Dataset —
-----

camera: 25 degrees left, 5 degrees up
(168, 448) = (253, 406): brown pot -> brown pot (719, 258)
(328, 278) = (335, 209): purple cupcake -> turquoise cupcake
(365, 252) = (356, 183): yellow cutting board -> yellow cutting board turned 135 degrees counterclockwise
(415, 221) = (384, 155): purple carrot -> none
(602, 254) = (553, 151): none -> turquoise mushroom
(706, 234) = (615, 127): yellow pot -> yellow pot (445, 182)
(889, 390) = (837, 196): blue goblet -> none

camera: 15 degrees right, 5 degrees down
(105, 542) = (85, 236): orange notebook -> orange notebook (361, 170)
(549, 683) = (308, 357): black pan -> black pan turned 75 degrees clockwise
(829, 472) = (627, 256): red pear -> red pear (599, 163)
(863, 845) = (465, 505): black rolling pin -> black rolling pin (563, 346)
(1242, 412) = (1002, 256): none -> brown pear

-----

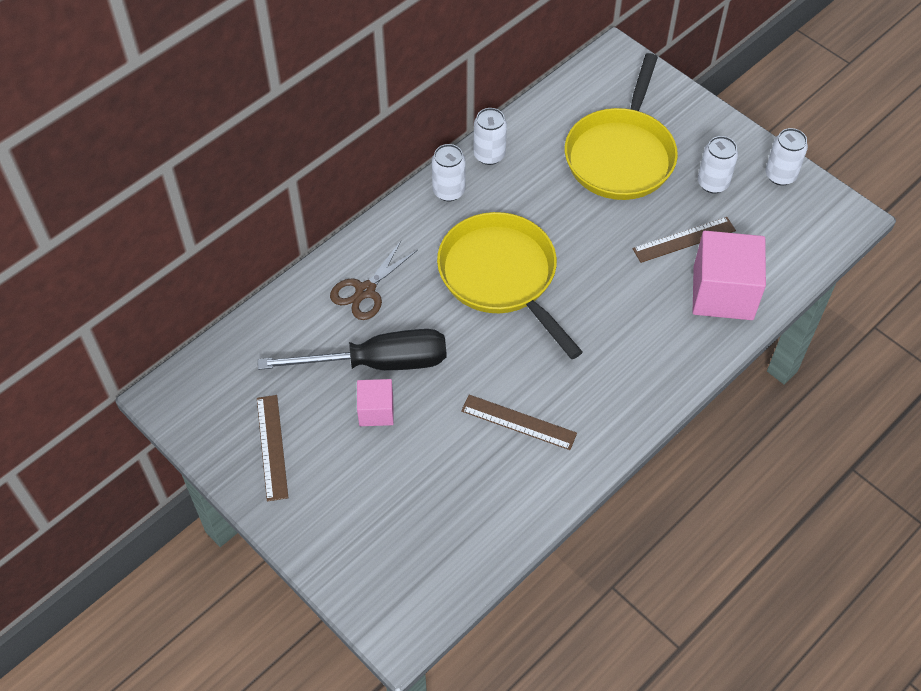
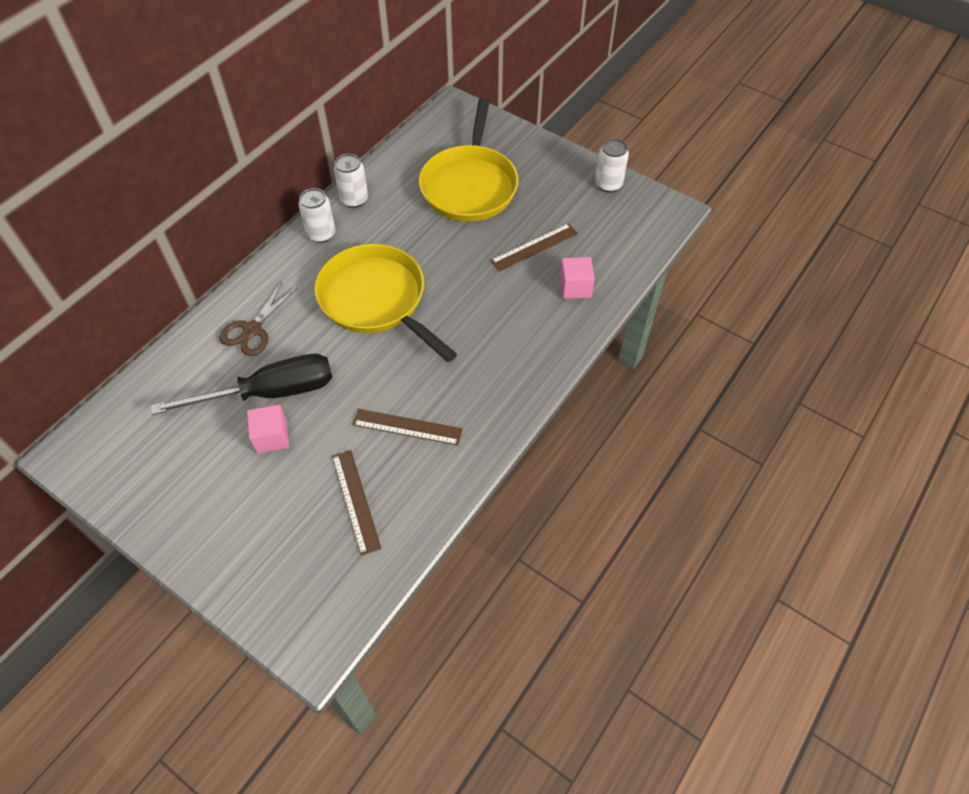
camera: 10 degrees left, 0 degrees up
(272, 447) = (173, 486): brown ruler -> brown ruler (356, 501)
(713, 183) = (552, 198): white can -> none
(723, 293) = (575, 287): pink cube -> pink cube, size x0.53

-----

Could you reproduce exactly the lines of the entries above, from the one with "(713, 183) = (552, 198): white can -> none" through the one with "(723, 293) = (575, 287): pink", and nothing else?

(713, 183) = (552, 198): white can -> none
(723, 293) = (575, 287): pink cube -> pink cube, size x0.53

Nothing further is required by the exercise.